PROMPT: Your task is to restate exactly the lines from the one holding "was: scissors in red" to the end of the entries below, inclusive.

[SOURCE RECORDS — start]

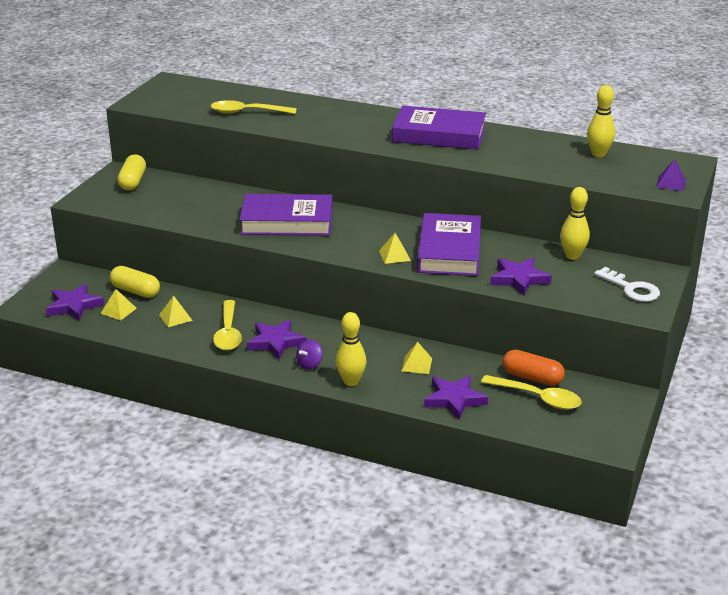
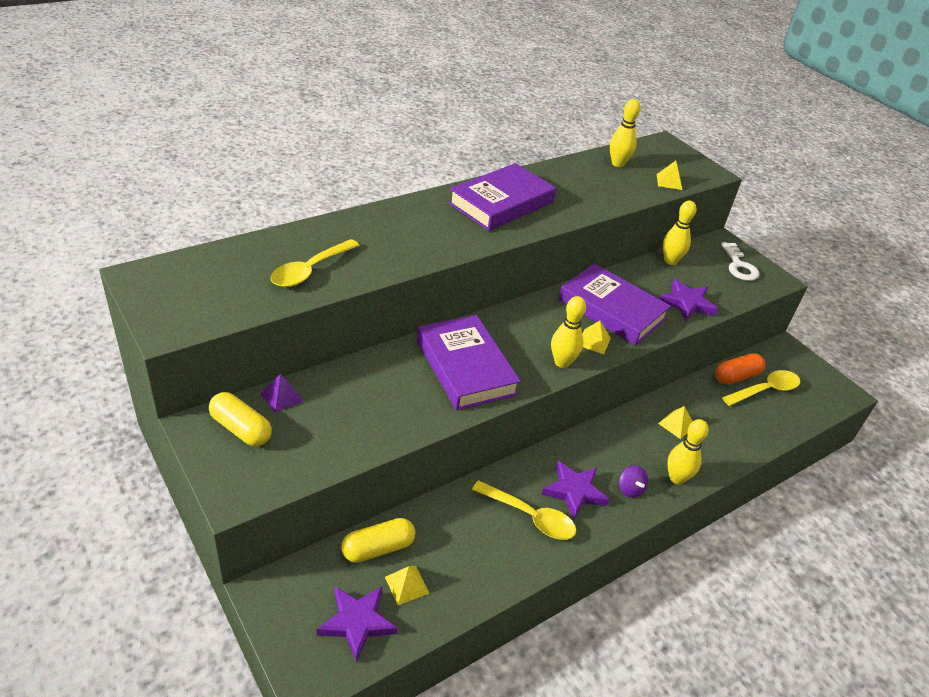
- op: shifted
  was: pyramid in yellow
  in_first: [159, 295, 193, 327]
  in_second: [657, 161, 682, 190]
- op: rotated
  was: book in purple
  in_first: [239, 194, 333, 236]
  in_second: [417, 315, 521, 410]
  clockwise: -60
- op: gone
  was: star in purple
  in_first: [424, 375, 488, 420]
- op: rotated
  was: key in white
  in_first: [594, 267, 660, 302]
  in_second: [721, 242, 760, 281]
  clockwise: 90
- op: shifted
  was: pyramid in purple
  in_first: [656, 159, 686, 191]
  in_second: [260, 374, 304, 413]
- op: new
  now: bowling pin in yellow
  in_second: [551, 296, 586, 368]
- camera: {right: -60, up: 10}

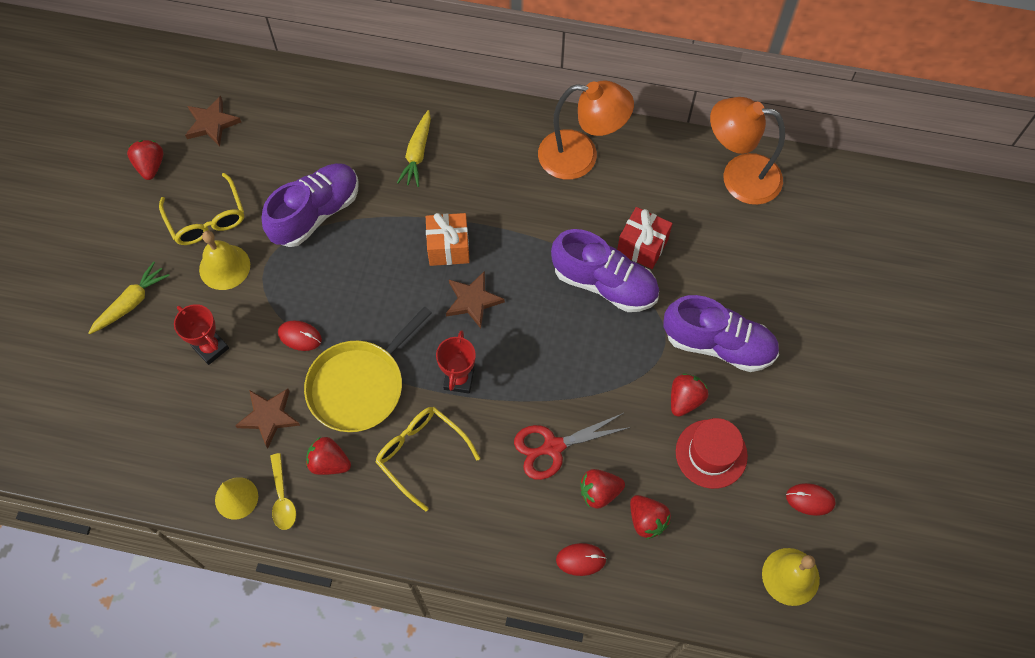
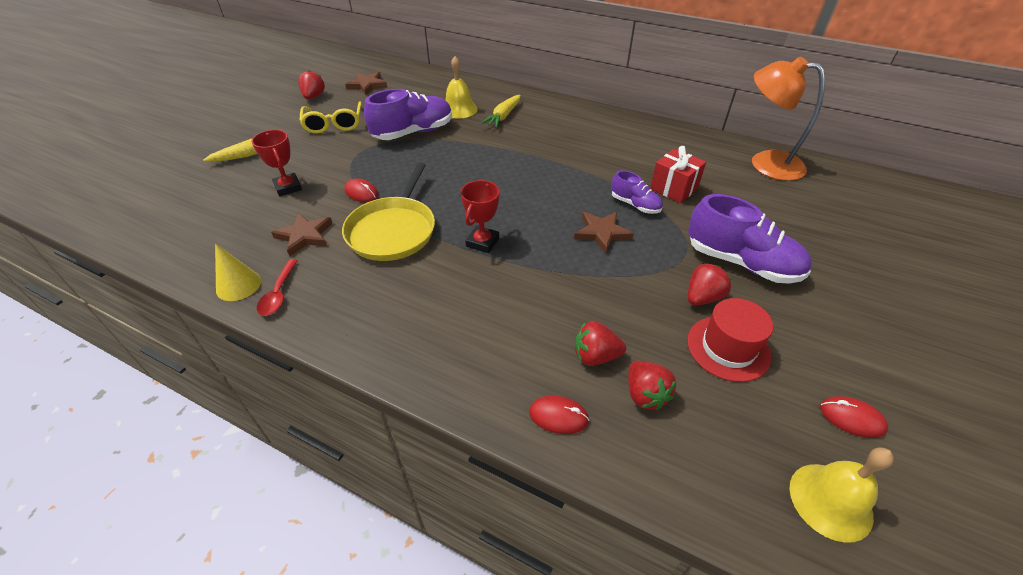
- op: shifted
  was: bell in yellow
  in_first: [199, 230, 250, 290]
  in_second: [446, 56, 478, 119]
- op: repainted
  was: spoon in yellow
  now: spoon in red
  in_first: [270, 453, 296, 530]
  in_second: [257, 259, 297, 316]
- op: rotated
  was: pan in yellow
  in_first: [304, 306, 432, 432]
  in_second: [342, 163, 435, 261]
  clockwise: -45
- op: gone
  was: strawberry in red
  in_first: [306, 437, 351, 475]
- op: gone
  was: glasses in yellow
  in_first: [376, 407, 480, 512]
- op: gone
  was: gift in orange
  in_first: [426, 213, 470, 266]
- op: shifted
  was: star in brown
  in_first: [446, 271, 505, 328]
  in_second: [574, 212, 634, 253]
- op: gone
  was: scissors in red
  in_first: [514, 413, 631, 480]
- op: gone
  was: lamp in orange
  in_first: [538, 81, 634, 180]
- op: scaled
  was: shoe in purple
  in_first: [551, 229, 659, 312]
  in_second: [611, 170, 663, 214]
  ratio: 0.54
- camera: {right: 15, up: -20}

[SOURCE RECORDS — finish]

YOUR SOLUTION:
  was: scissors in red
  in_first: [514, 413, 631, 480]
- op: gone
  was: lamp in orange
  in_first: [538, 81, 634, 180]
- op: scaled
  was: shoe in purple
  in_first: [551, 229, 659, 312]
  in_second: [611, 170, 663, 214]
  ratio: 0.54
- camera: {right: 15, up: -20}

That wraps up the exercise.